Directions –
What follows is a block of records; reproduce all of it verbatim.

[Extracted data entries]
[Begin]

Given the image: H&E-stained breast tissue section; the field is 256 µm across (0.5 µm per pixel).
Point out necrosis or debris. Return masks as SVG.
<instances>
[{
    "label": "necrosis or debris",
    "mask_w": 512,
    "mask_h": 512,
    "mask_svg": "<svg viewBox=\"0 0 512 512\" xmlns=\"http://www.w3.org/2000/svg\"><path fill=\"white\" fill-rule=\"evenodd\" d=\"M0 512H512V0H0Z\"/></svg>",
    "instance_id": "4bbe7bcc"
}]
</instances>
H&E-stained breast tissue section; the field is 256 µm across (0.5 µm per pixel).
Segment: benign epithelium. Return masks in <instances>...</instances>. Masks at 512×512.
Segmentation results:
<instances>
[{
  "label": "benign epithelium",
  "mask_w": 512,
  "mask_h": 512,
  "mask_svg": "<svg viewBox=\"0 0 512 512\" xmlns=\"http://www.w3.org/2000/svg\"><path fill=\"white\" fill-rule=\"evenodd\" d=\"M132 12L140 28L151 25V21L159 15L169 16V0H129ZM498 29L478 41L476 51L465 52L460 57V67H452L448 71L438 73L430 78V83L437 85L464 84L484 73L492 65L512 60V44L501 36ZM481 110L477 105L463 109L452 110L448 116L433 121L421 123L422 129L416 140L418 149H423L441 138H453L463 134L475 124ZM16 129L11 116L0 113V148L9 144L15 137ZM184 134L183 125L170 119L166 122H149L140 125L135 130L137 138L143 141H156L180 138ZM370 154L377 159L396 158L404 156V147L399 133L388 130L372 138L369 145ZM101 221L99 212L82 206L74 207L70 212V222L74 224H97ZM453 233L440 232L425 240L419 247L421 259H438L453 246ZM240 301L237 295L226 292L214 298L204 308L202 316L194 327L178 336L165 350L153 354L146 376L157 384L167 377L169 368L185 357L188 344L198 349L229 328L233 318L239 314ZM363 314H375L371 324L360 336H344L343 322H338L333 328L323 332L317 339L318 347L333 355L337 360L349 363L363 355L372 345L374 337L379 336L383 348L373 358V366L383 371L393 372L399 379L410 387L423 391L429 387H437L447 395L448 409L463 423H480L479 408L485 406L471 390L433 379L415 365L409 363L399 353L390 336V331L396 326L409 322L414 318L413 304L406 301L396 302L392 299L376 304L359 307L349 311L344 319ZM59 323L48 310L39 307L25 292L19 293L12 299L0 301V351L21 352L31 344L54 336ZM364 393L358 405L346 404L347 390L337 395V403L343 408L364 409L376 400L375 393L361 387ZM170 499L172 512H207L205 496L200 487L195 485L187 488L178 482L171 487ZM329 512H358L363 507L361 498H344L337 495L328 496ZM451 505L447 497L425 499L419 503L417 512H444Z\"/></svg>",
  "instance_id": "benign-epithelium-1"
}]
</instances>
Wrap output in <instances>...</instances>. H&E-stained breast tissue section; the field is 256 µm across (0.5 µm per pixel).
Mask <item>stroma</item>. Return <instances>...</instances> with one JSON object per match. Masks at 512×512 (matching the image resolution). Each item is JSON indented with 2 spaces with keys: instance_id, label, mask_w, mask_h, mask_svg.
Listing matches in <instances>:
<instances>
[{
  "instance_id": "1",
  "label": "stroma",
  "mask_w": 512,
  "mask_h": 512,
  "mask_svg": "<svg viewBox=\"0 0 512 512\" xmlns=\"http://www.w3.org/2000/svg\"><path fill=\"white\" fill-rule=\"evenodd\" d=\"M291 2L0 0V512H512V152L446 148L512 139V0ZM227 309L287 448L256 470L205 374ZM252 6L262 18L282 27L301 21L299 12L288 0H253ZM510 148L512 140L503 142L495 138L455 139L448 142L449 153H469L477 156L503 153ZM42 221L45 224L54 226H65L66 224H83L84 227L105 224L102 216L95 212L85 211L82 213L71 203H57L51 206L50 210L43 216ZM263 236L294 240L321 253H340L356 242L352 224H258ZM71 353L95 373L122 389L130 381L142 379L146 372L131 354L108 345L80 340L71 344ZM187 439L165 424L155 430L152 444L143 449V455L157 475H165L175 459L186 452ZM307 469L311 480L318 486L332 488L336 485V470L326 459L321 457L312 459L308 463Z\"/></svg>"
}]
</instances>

[End]

Solution to this exercise –
Given the image: H&E-stained breast tissue section; the field is 256 µm across (0.5 µm per pixel).
Point out necrosis or debris. Return masks as SVG.
<instances>
[{
    "label": "necrosis or debris",
    "mask_w": 512,
    "mask_h": 512,
    "mask_svg": "<svg viewBox=\"0 0 512 512\" xmlns=\"http://www.w3.org/2000/svg\"><path fill=\"white\" fill-rule=\"evenodd\" d=\"M0 512H512V0H0Z\"/></svg>",
    "instance_id": "4bbe7bcc"
}]
</instances>
H&E-stained breast tissue section; the field is 256 µm across (0.5 µm per pixel).
Segment: benign epithelium. Return masks in <instances>...</instances>. Masks at 512×512.
Segmentation results:
<instances>
[{
  "label": "benign epithelium",
  "mask_w": 512,
  "mask_h": 512,
  "mask_svg": "<svg viewBox=\"0 0 512 512\" xmlns=\"http://www.w3.org/2000/svg\"><path fill=\"white\" fill-rule=\"evenodd\" d=\"M132 12L140 28L151 25V21L159 15L169 16V0H129ZM498 29L478 41L476 51L465 52L460 57V67H452L448 71L438 73L430 78V83L437 85L464 84L484 73L492 65L512 60V44L501 36ZM481 110L477 105L463 109L452 110L448 116L433 121L421 123L422 129L416 140L418 149H423L441 138H453L463 134L475 124ZM16 129L11 116L0 113V148L9 144L15 137ZM184 134L183 125L170 119L166 122H149L140 125L135 130L137 138L143 141H156L180 138ZM370 154L377 159L396 158L404 156V147L399 133L388 130L372 138L369 145ZM101 221L99 212L82 206L74 207L70 212V222L74 224H97ZM453 233L440 232L425 240L419 247L421 259H438L453 246ZM240 301L237 295L226 292L214 298L204 308L202 316L194 327L178 336L165 350L153 354L146 376L157 384L167 377L169 368L185 357L188 344L198 349L229 328L233 318L239 314ZM363 314H375L371 324L360 336H344L343 322H338L333 328L323 332L317 339L318 347L333 355L337 360L349 363L363 355L372 345L374 337L379 336L383 348L373 358V366L383 371L393 372L399 379L410 387L423 391L429 387H437L447 395L448 409L463 423H480L479 408L485 406L471 390L433 379L415 365L409 363L399 353L390 336V331L396 326L409 322L414 318L413 304L406 301L396 302L392 299L376 304L359 307L349 311L344 319ZM59 323L48 310L39 307L25 292L19 293L12 299L0 301V351L21 352L31 344L54 336ZM364 393L358 405L346 404L347 390L337 395V403L343 408L364 409L376 400L375 393L361 387ZM170 499L172 512H207L205 496L200 487L195 485L187 488L178 482L171 487ZM329 512H358L363 507L361 498H344L337 495L328 496ZM451 505L447 497L425 499L419 503L417 512H444Z\"/></svg>",
  "instance_id": "benign-epithelium-1"
}]
</instances>
Wrap output in <instances>...</instances>. H&E-stained breast tissue section; the field is 256 µm across (0.5 µm per pixel).
Mask <item>stroma</item>. Return <instances>...</instances> with one JSON object per match. Masks at 512×512 (matching the image resolution). Each item is JSON indented with 2 spaces with keys: instance_id, label, mask_w, mask_h, mask_svg.
Listing matches in <instances>:
<instances>
[{
  "instance_id": "1",
  "label": "stroma",
  "mask_w": 512,
  "mask_h": 512,
  "mask_svg": "<svg viewBox=\"0 0 512 512\" xmlns=\"http://www.w3.org/2000/svg\"><path fill=\"white\" fill-rule=\"evenodd\" d=\"M291 2L0 0V512H512V152L446 148L512 139V0ZM227 309L287 448L256 470L205 374ZM252 6L262 18L282 27L301 21L299 12L288 0H253ZM510 148L512 140L503 142L495 138L455 139L448 142L449 153H469L477 156L503 153ZM42 221L45 224L54 226H65L66 224H83L84 227L105 224L102 216L95 212L85 211L82 213L71 203H57L51 206L50 210L43 216ZM263 236L294 240L321 253H340L356 242L352 224H258ZM71 353L95 373L122 389L130 381L142 379L146 372L131 354L108 345L80 340L71 344ZM187 439L165 424L155 430L152 444L143 449V455L157 475H165L175 459L186 452ZM307 469L311 480L318 486L332 488L336 485V470L326 459L321 457L312 459L308 463Z\"/></svg>"
}]
</instances>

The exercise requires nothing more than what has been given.